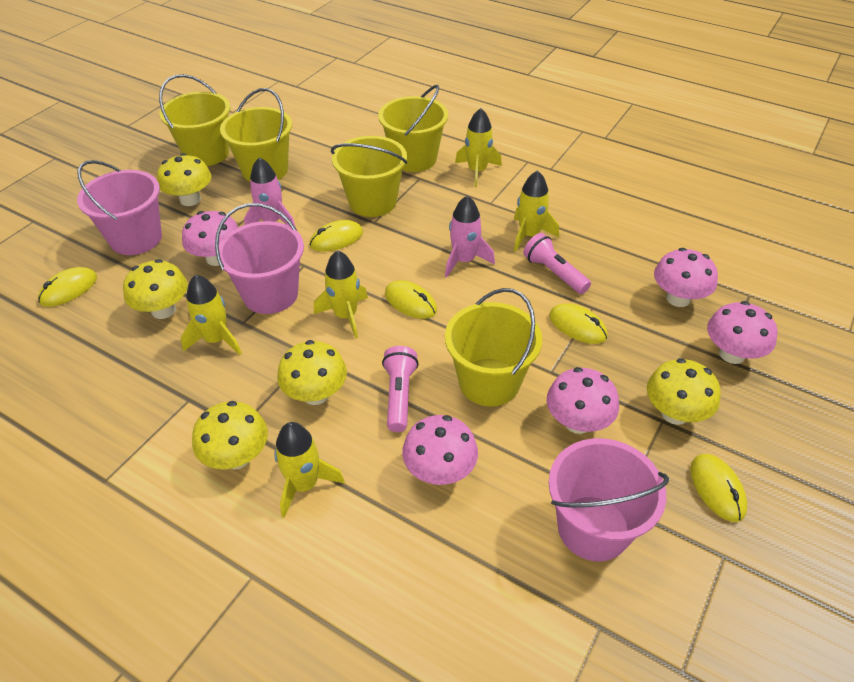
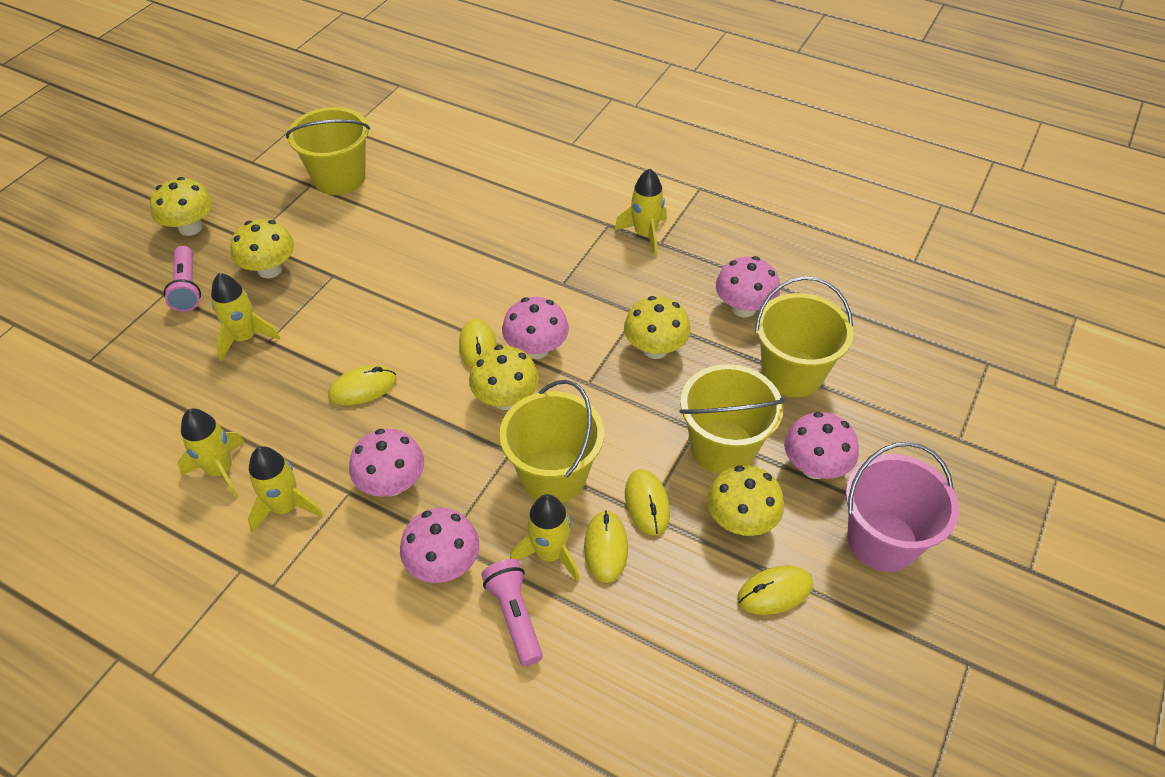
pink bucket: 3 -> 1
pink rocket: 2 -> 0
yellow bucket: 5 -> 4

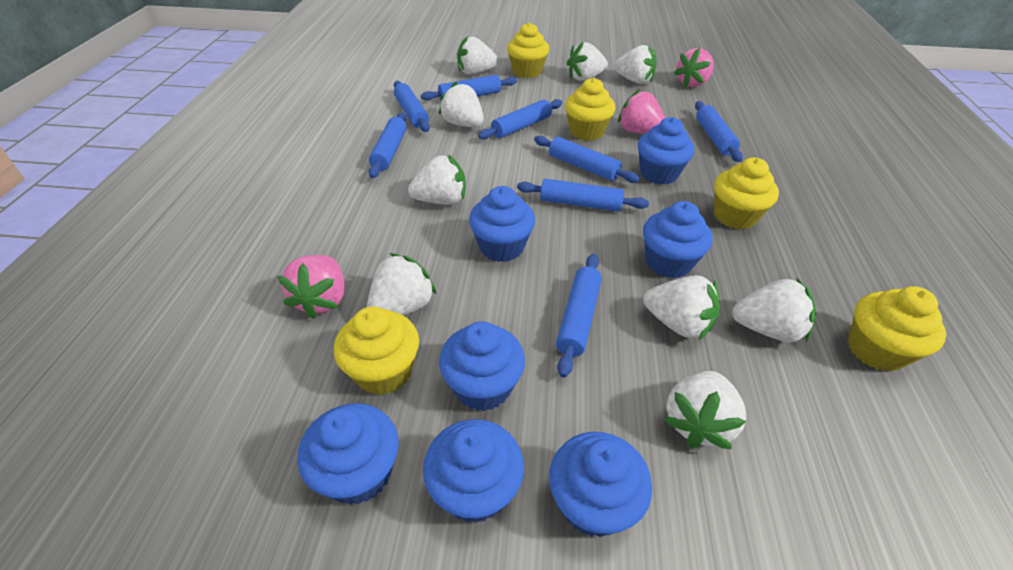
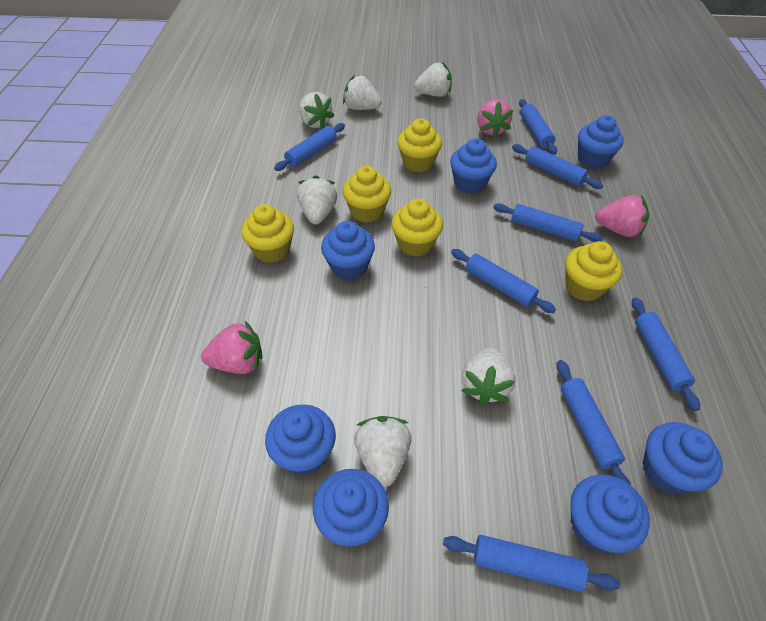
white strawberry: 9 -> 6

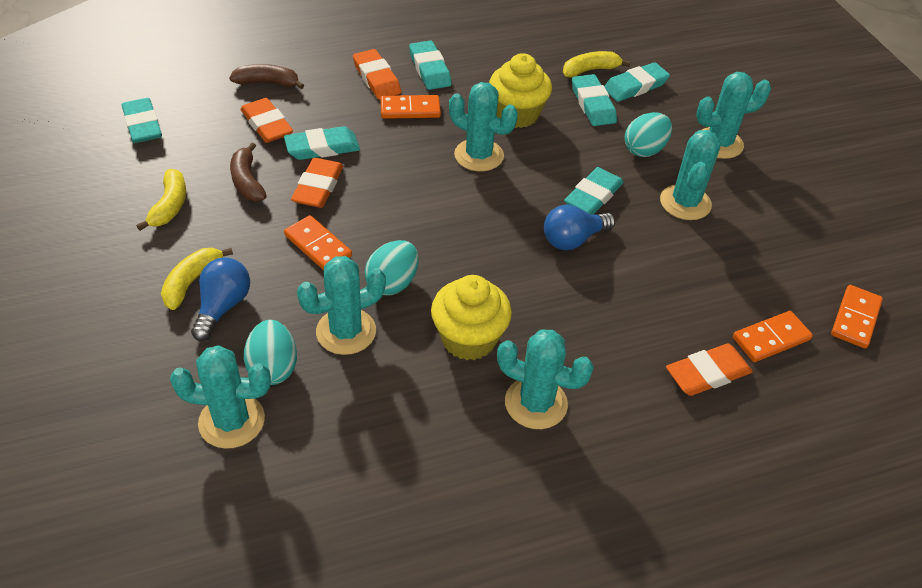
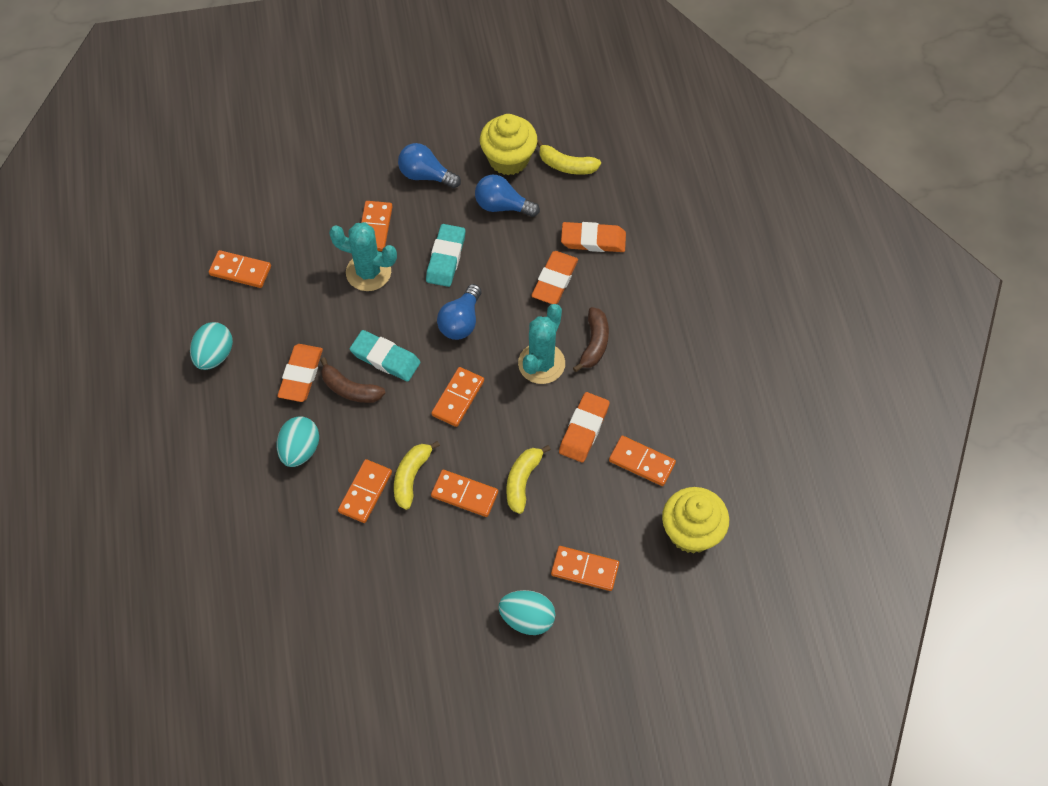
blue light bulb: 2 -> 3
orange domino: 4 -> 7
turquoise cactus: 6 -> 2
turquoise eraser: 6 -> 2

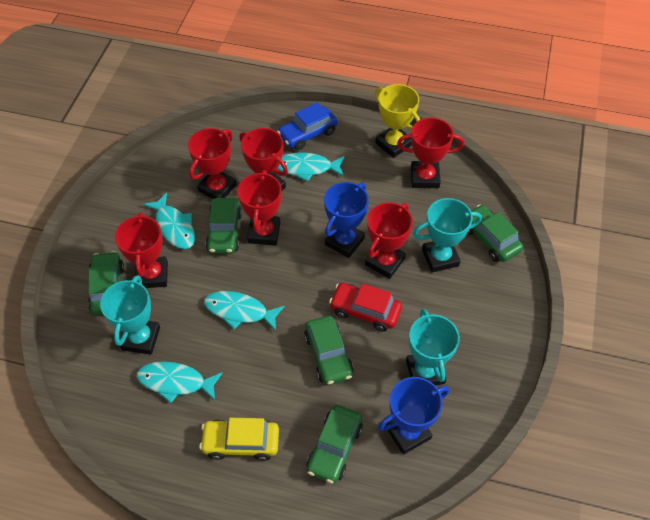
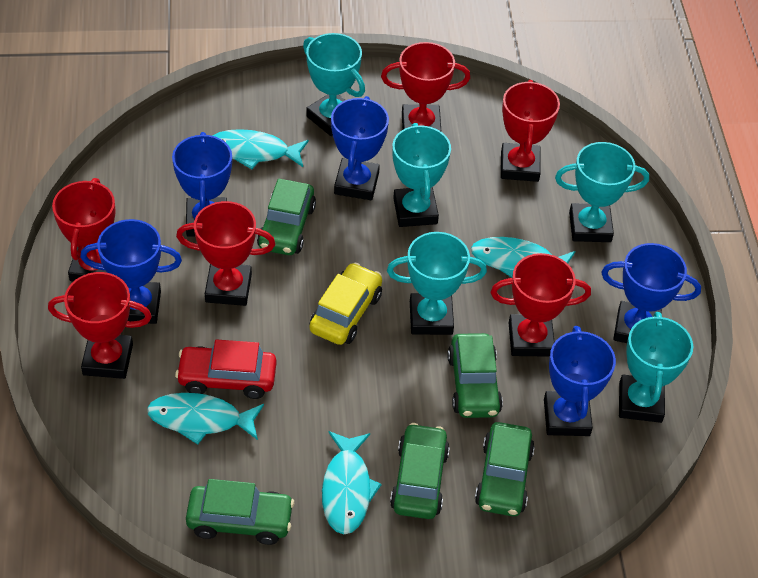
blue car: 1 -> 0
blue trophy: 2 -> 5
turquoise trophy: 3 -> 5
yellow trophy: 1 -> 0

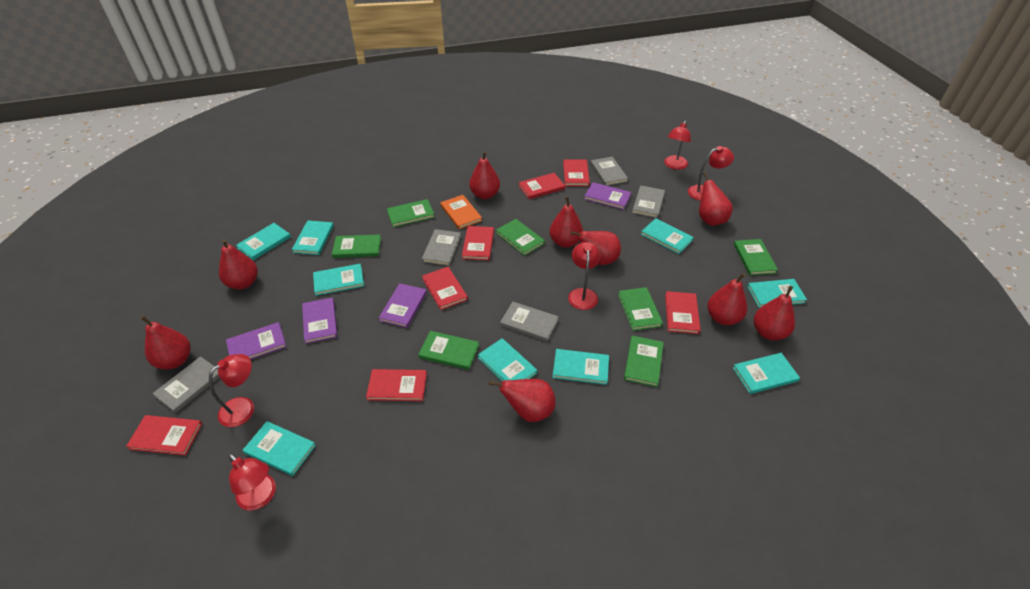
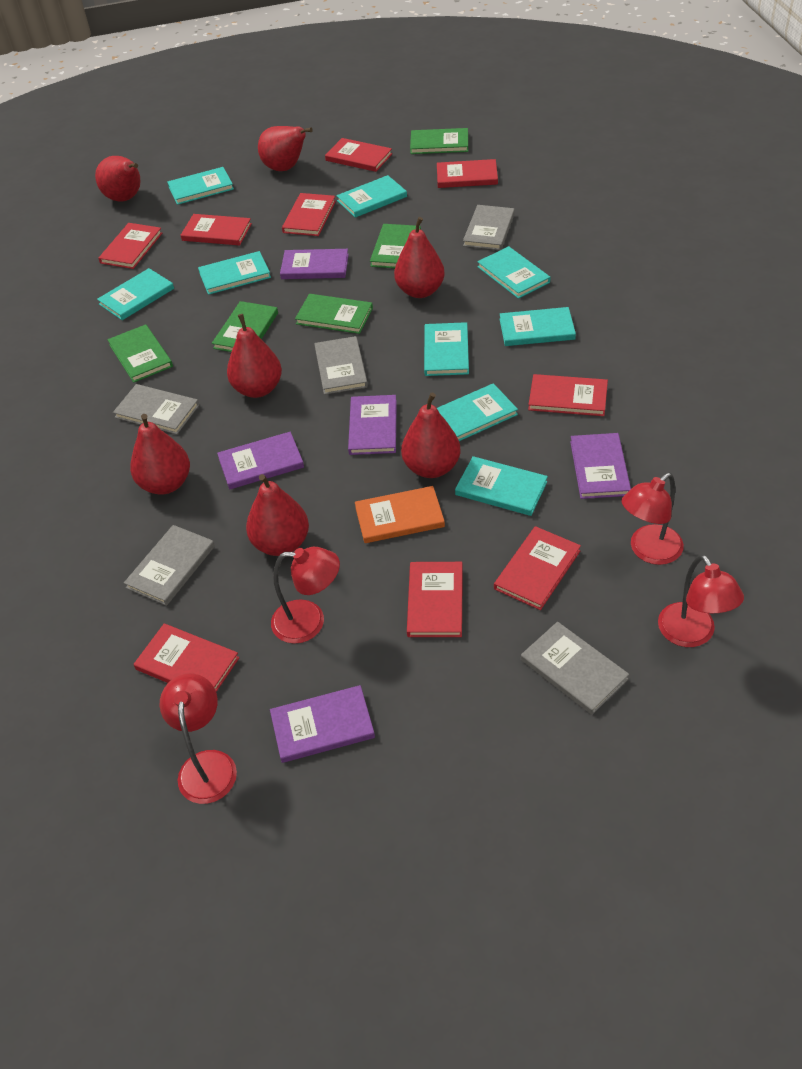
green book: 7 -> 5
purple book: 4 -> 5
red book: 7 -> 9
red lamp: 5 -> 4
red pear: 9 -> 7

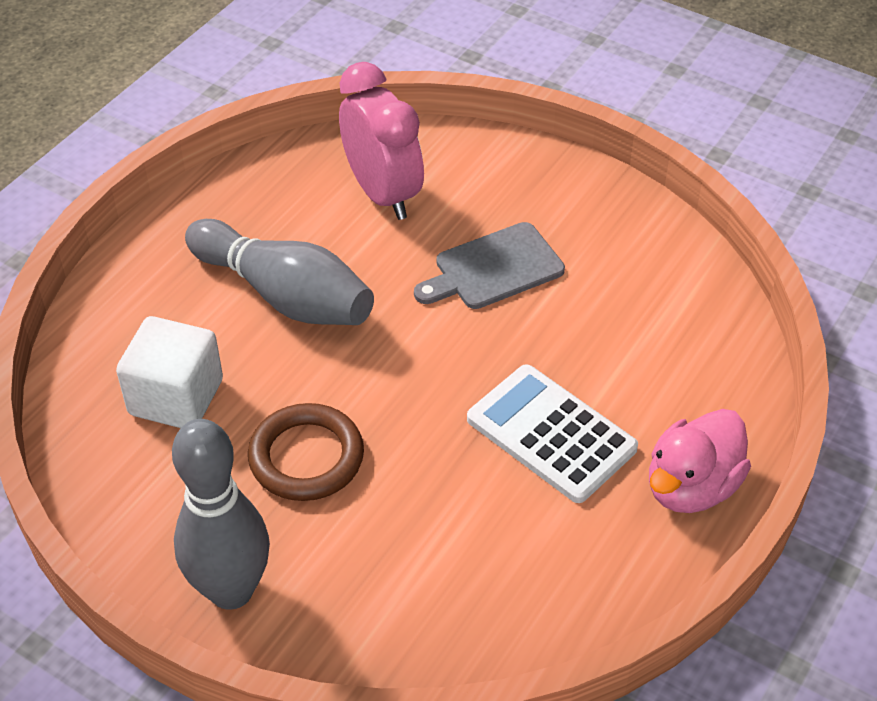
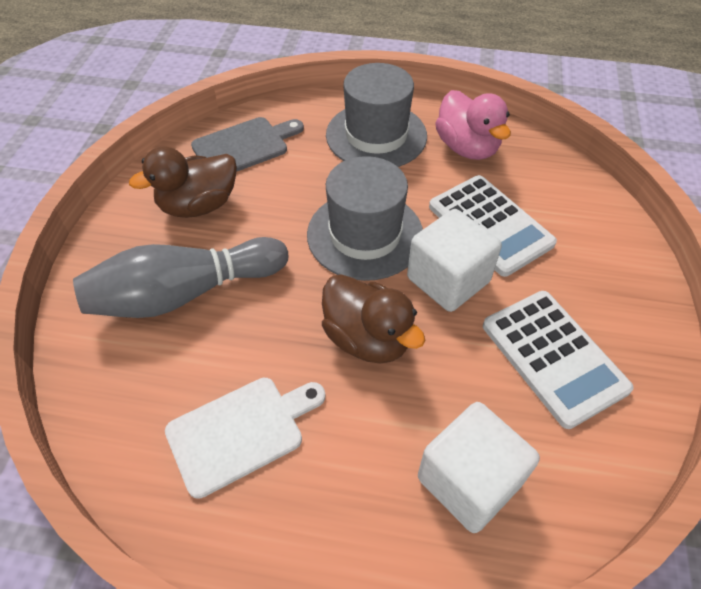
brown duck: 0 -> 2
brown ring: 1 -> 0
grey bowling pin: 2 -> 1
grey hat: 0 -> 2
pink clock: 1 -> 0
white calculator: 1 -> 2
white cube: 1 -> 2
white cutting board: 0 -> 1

--*--

- WHAT TO WORK ON -
Your answer must be the entries written out word for word, without their pictures.

- WRITTEN ANSWER -
pink bucket: 3 -> 1
pink rocket: 2 -> 0
yellow bucket: 5 -> 4

white strawberry: 9 -> 6

blue light bulb: 2 -> 3
orange domino: 4 -> 7
turquoise cactus: 6 -> 2
turquoise eraser: 6 -> 2

blue car: 1 -> 0
blue trophy: 2 -> 5
turquoise trophy: 3 -> 5
yellow trophy: 1 -> 0

green book: 7 -> 5
purple book: 4 -> 5
red book: 7 -> 9
red lamp: 5 -> 4
red pear: 9 -> 7

brown duck: 0 -> 2
brown ring: 1 -> 0
grey bowling pin: 2 -> 1
grey hat: 0 -> 2
pink clock: 1 -> 0
white calculator: 1 -> 2
white cube: 1 -> 2
white cutting board: 0 -> 1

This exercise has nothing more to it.